Multi-step shape changes
------------------------

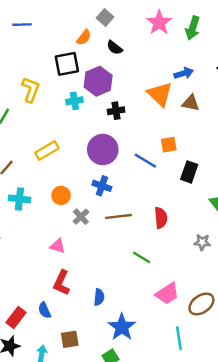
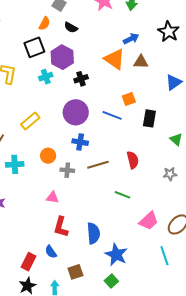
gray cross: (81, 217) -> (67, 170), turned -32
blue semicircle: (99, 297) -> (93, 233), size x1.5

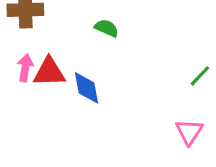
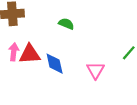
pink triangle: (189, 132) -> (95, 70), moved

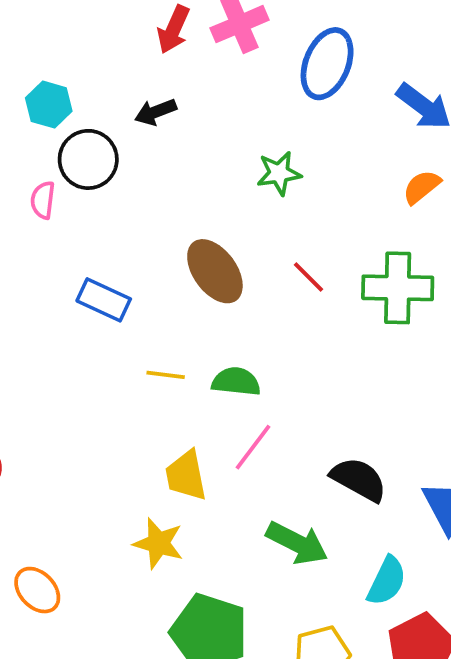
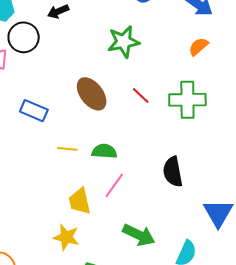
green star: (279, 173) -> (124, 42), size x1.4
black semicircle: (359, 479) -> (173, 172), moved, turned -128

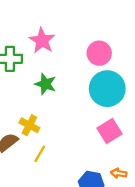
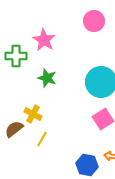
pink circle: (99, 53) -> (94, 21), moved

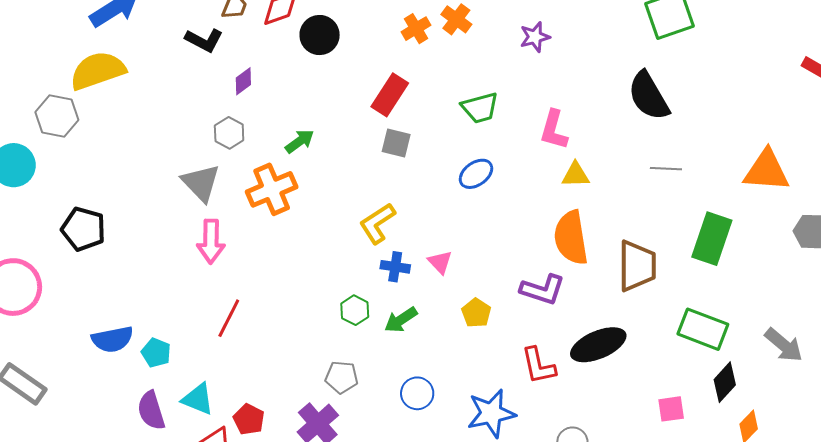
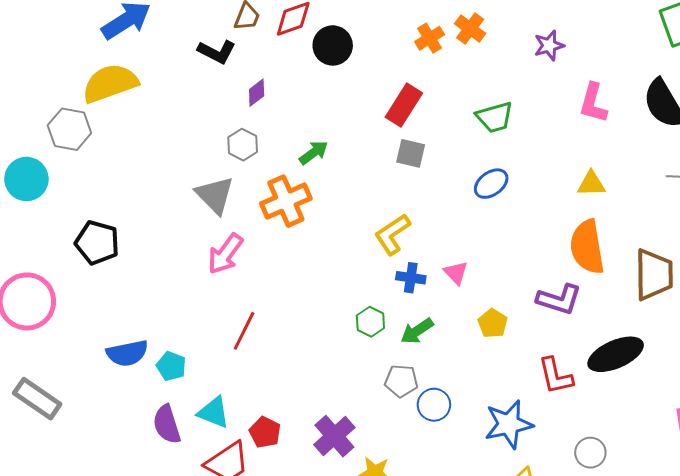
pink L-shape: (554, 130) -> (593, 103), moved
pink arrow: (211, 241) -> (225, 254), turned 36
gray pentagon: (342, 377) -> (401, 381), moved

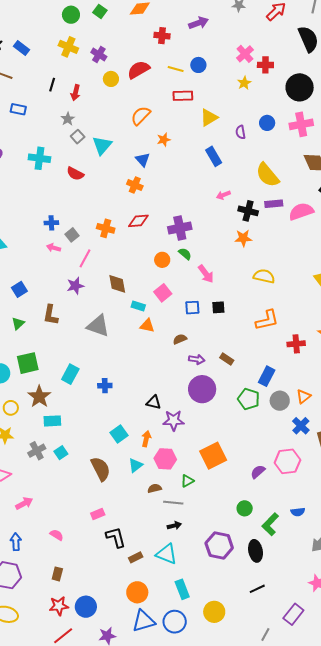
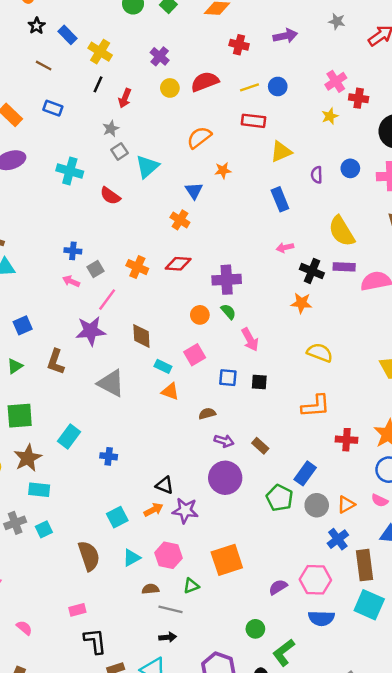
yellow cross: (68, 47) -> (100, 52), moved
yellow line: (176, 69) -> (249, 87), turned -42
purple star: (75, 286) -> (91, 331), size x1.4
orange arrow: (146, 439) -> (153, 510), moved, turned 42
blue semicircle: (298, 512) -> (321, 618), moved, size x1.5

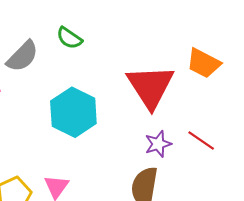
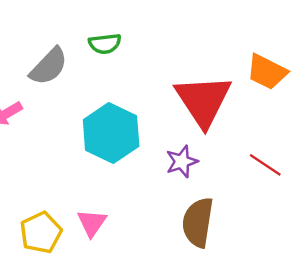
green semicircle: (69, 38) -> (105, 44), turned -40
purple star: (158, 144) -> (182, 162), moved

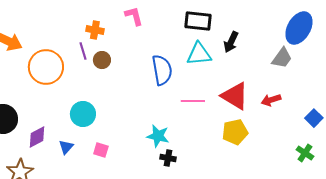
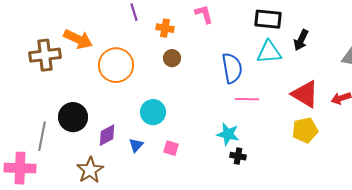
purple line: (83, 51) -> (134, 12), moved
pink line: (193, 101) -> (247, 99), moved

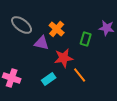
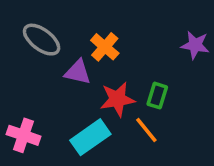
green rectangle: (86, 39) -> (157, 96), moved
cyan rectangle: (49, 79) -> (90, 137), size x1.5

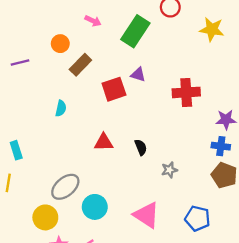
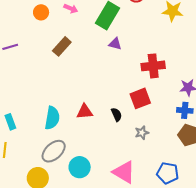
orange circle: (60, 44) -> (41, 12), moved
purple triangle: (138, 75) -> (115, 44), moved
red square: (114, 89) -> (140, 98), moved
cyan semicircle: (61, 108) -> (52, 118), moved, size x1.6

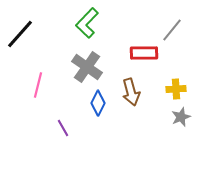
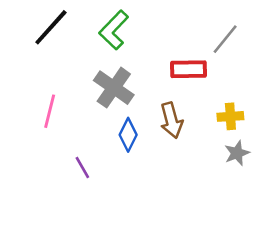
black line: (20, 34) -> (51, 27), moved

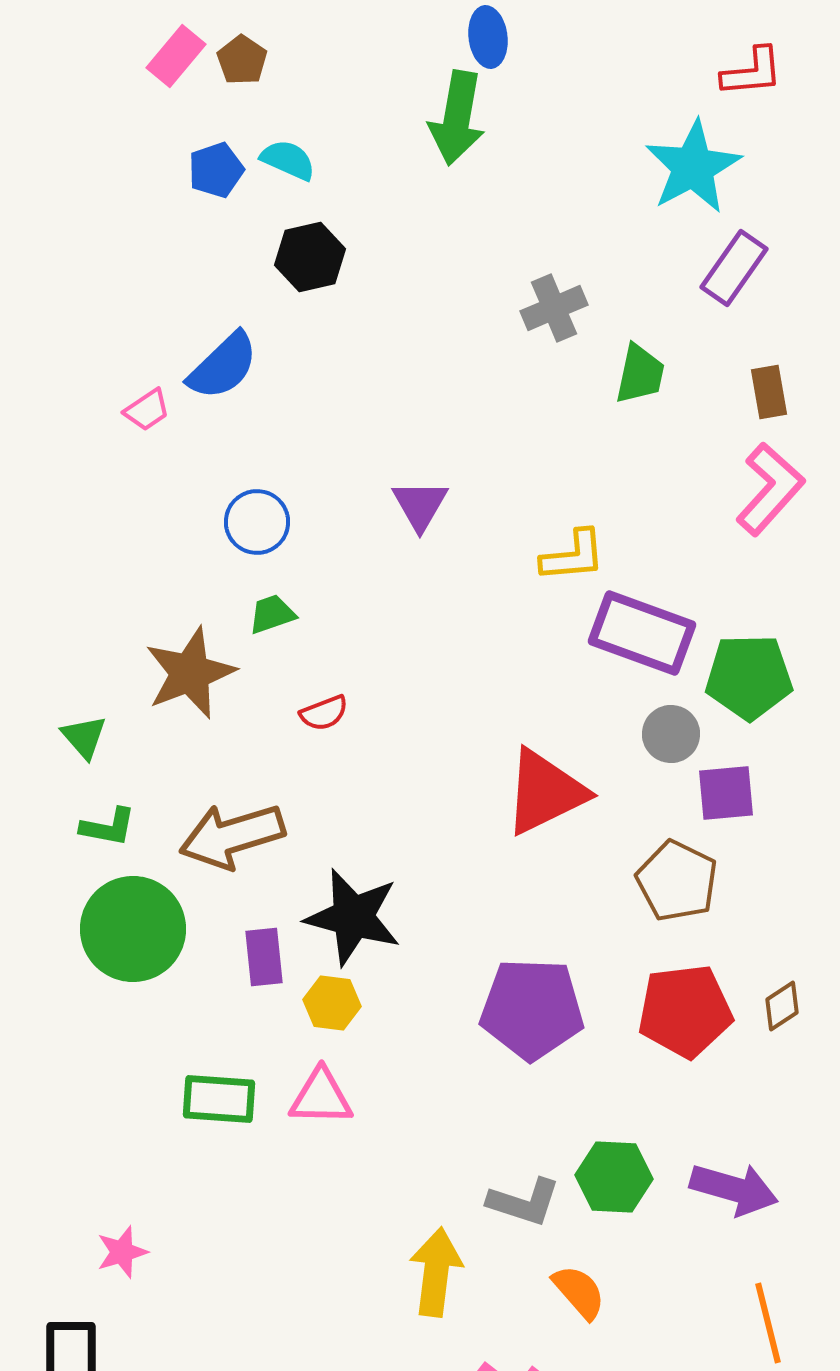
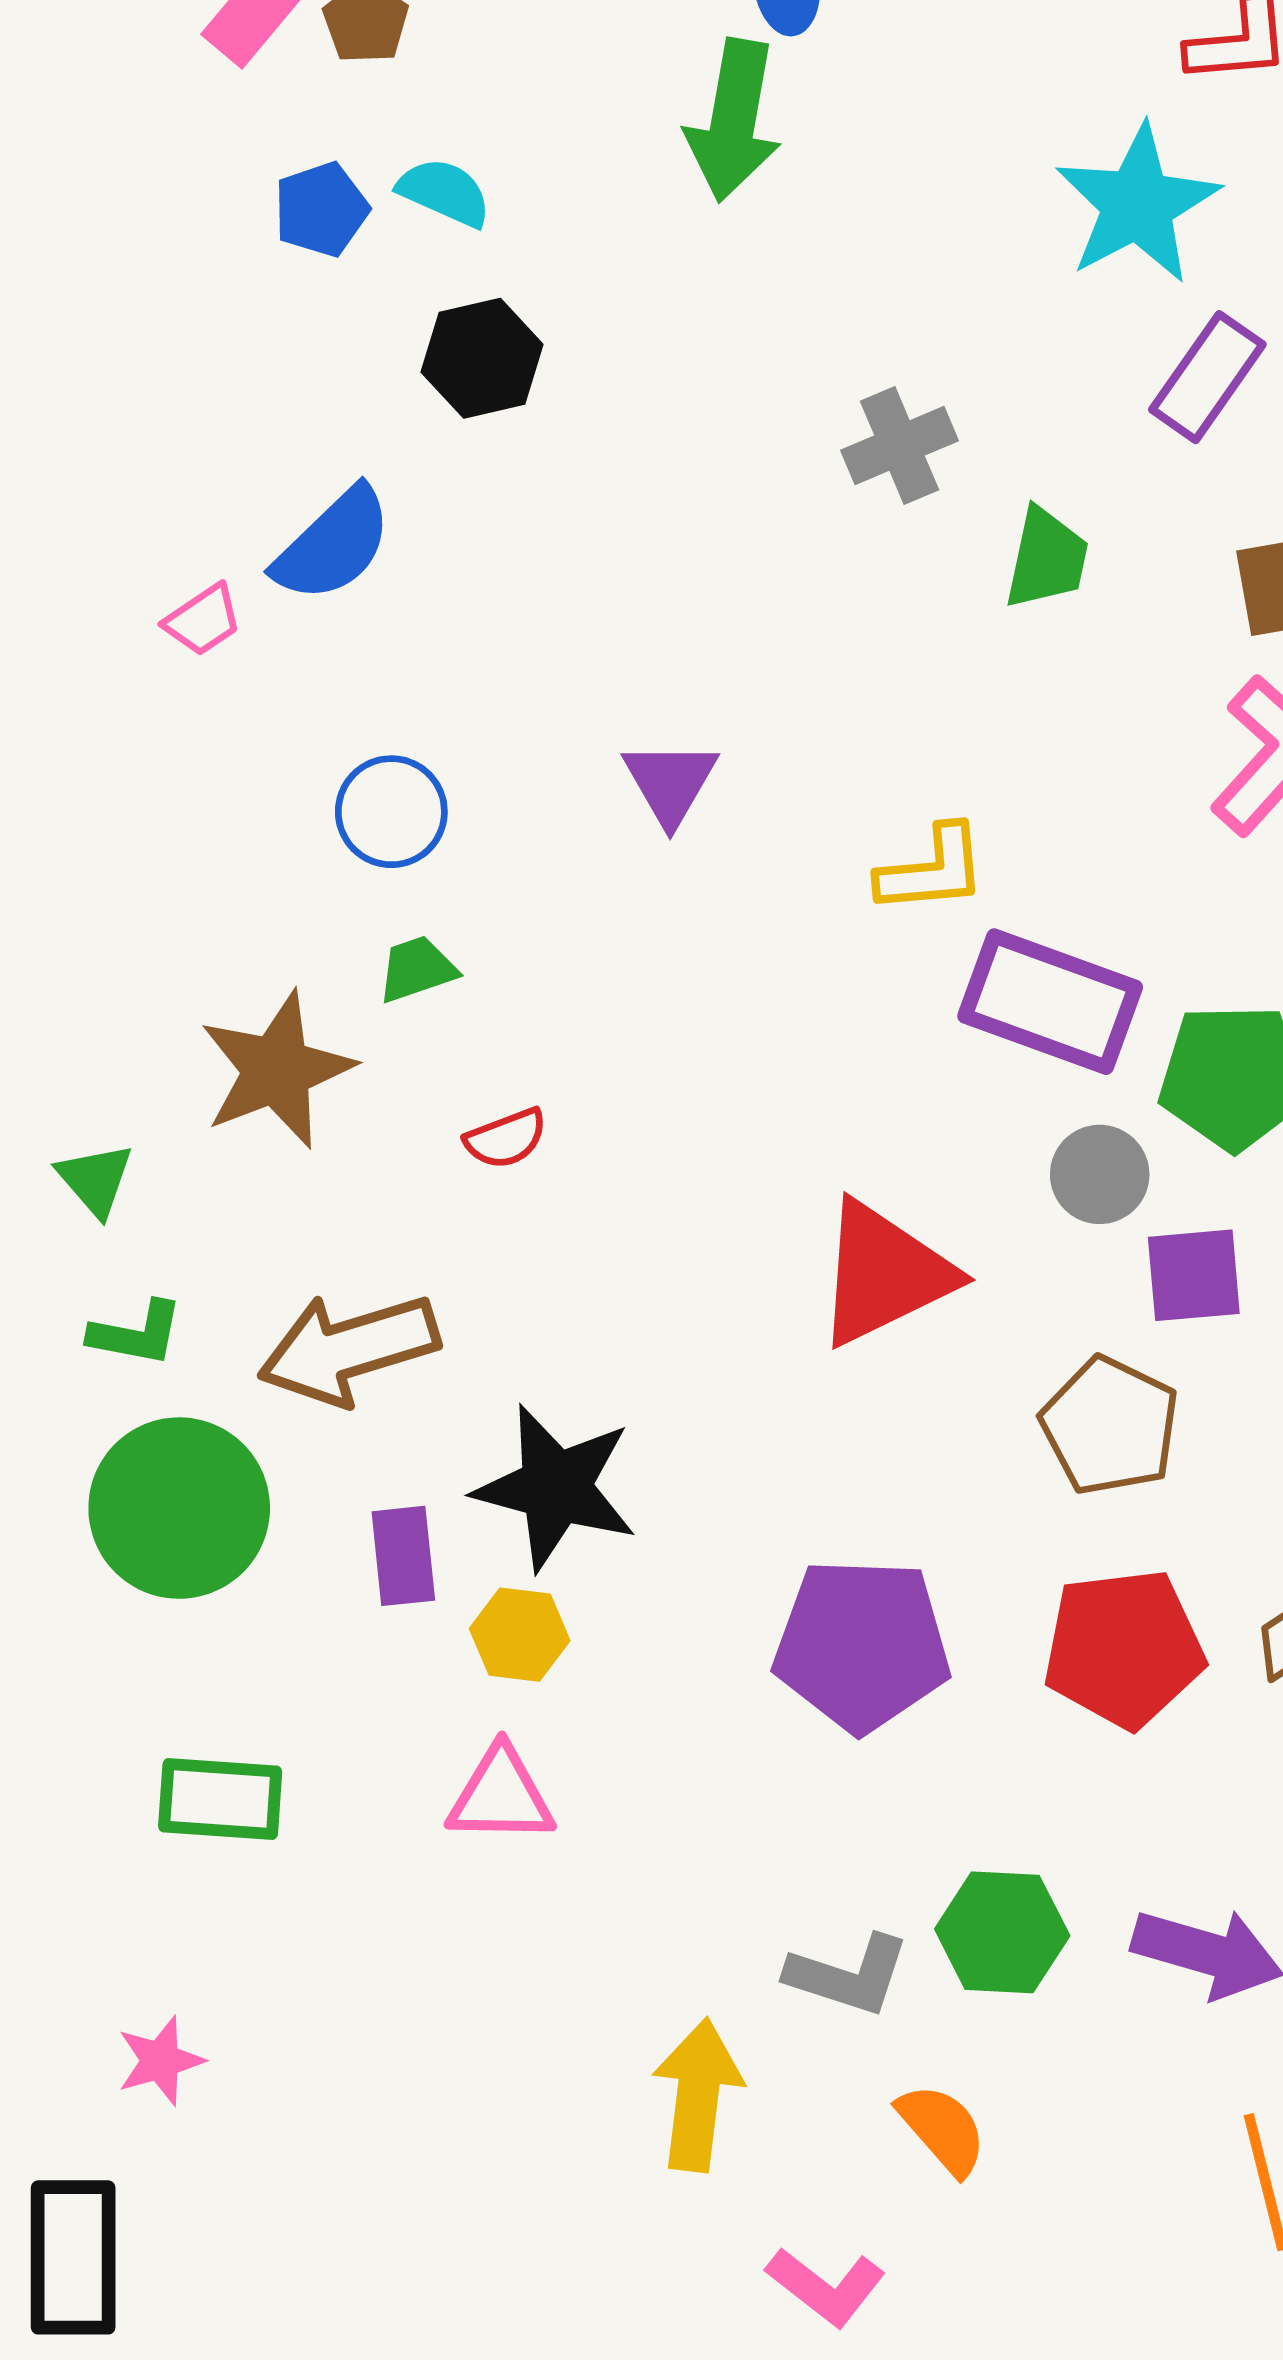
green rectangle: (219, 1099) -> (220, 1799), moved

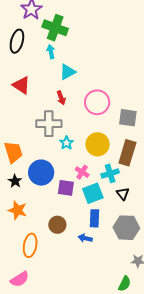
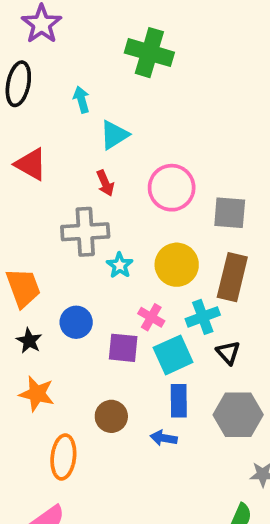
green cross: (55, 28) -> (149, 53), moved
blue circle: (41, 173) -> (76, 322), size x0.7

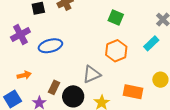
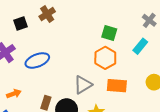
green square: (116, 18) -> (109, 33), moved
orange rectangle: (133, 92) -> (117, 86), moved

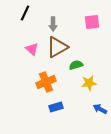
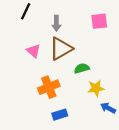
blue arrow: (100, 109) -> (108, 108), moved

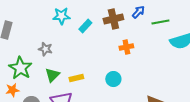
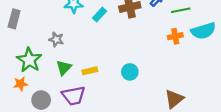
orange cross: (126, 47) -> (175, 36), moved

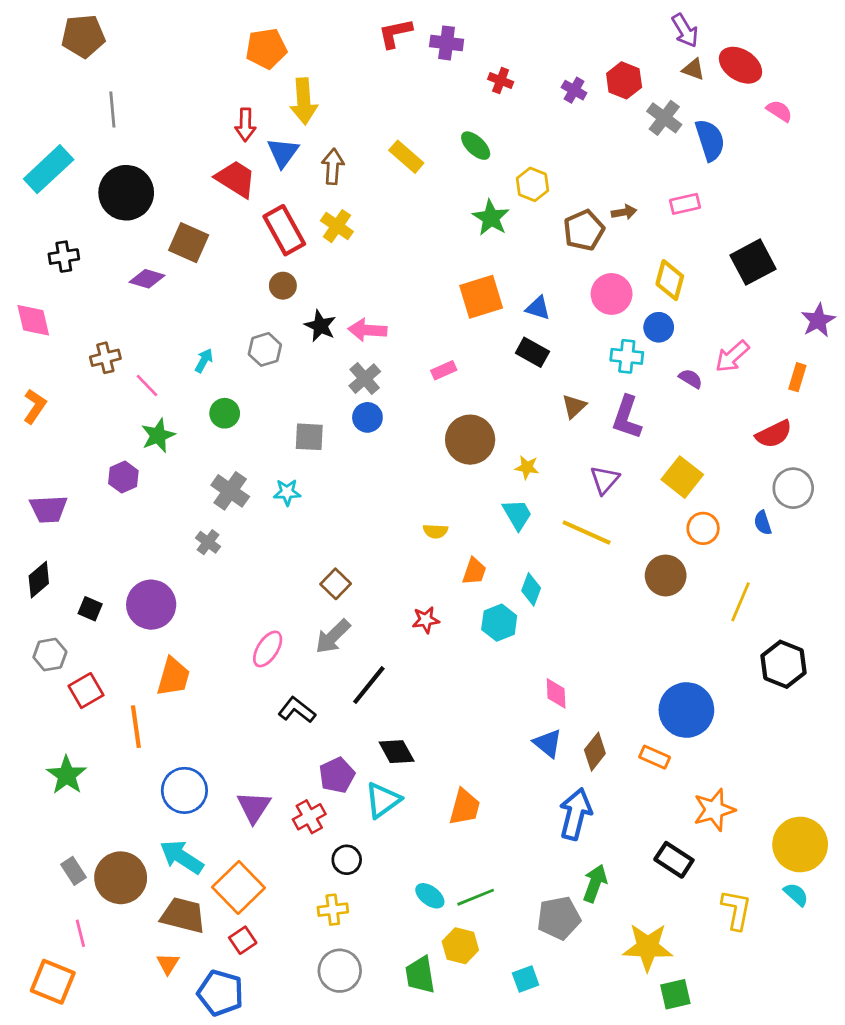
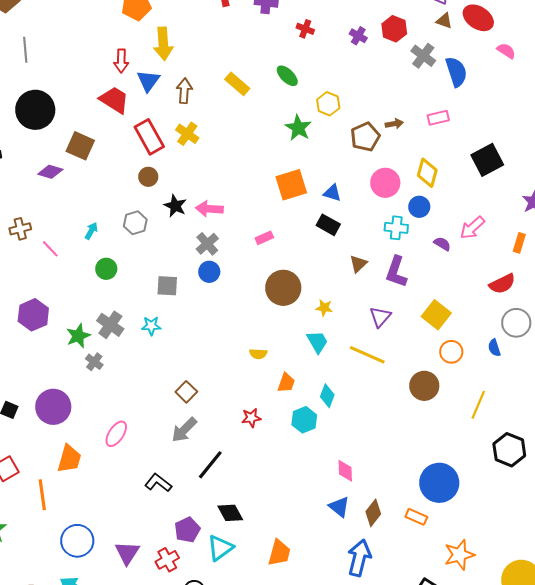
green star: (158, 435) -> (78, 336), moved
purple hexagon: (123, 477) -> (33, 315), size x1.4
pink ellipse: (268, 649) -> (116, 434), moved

------------------------

(Exercise instructions)
After locating the line containing "green semicircle: (69, 38)" in the entries above, return it and every line after it exactly, ending at the line containing "green rectangle: (86, 39) -> (157, 96), moved", without pictures.

(Answer for the task)
green semicircle: (69, 38) -> (105, 44), turned -40
purple star: (158, 144) -> (182, 162), moved

purple line: (83, 51) -> (134, 12), moved
pink line: (193, 101) -> (247, 99), moved

green rectangle: (86, 39) -> (157, 96), moved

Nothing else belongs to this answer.